→ **Description of the task**
The answer must be every line of the records below that contains the word "schottky", copied out.

→ **Data to process**
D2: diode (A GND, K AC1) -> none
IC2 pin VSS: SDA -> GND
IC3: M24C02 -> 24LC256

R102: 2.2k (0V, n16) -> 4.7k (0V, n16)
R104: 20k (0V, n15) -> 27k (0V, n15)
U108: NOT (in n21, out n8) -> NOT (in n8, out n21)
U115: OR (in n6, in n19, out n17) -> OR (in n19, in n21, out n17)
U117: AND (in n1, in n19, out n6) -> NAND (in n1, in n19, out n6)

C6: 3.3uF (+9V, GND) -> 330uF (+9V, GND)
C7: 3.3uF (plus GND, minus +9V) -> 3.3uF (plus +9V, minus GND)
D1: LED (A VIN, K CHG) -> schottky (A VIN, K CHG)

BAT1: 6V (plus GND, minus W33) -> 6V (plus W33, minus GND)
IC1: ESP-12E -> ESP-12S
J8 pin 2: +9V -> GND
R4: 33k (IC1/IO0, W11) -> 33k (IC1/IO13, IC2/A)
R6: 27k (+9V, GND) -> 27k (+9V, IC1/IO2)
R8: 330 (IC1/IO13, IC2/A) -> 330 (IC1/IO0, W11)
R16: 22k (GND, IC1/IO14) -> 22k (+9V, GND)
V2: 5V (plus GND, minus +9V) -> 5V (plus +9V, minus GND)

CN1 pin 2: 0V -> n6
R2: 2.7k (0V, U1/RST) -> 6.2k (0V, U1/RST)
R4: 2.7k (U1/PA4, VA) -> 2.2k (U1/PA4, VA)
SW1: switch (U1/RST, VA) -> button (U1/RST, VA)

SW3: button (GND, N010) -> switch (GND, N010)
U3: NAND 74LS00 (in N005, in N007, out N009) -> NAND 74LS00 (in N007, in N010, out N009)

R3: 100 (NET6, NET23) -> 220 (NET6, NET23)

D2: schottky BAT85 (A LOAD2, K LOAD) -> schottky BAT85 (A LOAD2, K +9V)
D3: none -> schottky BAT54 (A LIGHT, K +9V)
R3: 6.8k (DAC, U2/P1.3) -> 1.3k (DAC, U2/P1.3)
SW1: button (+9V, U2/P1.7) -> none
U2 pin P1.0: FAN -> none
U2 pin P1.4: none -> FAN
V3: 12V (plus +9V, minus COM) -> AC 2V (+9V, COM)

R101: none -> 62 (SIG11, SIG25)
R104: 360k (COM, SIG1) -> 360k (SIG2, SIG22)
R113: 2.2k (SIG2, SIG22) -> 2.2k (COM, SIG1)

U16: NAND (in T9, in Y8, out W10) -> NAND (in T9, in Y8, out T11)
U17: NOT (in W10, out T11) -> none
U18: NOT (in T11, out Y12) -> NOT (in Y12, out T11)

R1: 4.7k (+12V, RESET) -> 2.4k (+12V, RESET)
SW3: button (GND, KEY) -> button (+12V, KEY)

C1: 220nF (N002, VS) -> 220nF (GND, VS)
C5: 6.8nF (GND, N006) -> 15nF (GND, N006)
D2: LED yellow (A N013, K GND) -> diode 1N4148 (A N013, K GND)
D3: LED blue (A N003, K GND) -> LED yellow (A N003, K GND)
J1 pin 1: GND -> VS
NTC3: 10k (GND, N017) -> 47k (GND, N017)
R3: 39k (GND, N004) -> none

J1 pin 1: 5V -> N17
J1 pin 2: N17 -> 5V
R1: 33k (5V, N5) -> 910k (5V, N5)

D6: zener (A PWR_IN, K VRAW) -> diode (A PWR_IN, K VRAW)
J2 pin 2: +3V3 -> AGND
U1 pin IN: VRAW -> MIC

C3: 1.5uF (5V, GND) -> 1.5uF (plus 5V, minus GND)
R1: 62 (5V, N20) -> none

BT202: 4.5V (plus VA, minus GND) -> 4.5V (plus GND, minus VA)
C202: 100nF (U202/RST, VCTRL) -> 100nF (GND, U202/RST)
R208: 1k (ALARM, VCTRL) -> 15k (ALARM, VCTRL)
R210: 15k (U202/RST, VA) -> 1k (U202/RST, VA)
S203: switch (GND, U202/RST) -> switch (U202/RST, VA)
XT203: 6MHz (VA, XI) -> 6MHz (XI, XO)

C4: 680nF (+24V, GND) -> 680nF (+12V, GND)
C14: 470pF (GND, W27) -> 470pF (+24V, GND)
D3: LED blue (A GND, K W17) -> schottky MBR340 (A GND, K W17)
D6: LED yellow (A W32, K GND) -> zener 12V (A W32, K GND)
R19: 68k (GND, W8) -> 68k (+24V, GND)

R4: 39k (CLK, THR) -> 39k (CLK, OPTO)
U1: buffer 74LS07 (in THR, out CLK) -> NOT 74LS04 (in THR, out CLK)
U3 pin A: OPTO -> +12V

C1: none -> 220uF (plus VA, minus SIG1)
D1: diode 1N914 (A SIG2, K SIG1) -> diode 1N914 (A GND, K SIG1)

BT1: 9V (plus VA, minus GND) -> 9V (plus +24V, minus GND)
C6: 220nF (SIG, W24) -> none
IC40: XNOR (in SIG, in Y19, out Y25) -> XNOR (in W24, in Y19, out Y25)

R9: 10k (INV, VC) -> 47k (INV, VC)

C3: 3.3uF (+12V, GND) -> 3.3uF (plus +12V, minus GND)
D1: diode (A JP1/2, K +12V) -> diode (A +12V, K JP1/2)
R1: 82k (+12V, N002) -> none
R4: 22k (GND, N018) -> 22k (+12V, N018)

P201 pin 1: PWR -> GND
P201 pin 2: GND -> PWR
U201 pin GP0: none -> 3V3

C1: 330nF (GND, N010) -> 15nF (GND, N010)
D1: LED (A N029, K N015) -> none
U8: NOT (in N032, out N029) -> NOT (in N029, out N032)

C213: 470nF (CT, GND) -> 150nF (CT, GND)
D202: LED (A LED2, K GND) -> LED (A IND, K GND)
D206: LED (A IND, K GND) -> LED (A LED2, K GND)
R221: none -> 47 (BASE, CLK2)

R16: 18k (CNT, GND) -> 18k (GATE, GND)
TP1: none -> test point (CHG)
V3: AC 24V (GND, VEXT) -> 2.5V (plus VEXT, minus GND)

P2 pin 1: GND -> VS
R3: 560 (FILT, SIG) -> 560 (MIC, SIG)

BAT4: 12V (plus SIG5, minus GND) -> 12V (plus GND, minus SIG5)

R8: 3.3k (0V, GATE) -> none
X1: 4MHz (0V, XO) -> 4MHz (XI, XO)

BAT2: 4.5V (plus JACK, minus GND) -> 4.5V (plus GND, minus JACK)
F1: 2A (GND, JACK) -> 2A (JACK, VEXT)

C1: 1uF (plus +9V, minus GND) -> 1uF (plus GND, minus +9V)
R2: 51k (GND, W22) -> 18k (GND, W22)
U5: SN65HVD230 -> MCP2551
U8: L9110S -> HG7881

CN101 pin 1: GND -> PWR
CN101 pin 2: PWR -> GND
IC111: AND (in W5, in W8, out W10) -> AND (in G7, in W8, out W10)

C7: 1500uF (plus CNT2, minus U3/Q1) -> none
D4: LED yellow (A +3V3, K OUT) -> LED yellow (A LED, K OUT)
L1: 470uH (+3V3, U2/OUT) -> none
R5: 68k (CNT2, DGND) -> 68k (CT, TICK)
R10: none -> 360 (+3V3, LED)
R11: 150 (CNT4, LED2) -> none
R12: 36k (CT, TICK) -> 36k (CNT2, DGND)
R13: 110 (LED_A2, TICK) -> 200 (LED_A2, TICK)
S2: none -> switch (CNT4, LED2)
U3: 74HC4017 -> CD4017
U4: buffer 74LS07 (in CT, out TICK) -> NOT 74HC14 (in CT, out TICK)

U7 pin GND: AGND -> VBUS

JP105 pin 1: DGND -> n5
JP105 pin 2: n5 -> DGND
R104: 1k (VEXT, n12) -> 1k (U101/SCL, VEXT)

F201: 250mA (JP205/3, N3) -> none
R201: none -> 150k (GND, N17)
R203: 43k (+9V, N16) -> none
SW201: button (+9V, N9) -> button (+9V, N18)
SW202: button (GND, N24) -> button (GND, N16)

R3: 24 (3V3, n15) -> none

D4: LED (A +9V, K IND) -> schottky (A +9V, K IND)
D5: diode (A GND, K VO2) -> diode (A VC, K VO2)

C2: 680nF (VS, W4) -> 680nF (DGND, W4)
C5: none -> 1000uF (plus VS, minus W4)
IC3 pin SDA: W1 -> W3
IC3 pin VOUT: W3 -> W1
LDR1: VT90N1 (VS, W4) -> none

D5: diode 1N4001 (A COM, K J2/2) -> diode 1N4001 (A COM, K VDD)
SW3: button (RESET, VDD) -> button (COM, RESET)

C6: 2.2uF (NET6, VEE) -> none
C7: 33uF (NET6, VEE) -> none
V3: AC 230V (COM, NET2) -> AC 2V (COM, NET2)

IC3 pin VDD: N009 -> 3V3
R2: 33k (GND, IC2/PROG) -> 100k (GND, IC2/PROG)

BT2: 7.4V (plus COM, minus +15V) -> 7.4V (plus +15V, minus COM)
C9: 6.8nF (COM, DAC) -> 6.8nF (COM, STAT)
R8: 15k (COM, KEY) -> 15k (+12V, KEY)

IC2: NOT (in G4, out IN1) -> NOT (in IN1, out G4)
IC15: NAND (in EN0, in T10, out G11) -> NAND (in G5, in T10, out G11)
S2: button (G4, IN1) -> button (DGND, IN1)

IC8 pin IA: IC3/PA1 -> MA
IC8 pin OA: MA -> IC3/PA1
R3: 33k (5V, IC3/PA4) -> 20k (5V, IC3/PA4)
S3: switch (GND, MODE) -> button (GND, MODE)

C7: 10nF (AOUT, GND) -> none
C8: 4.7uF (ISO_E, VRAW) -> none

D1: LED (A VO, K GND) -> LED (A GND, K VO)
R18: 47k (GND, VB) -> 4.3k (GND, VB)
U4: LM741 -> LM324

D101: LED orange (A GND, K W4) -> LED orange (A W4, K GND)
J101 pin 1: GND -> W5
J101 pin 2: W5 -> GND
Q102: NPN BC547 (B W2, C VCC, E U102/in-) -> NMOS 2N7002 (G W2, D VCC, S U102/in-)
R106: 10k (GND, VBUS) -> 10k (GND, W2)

→ **Task result**
D1: LED (A VIN, K CHG) -> schottky (A VIN, K CHG)
D2: schottky BAT85 (A LOAD2, K LOAD) -> schottky BAT85 (A LOAD2, K +9V)
D3: none -> schottky BAT54 (A LIGHT, K +9V)
D3: LED blue (A GND, K W17) -> schottky MBR340 (A GND, K W17)
D4: LED (A +9V, K IND) -> schottky (A +9V, K IND)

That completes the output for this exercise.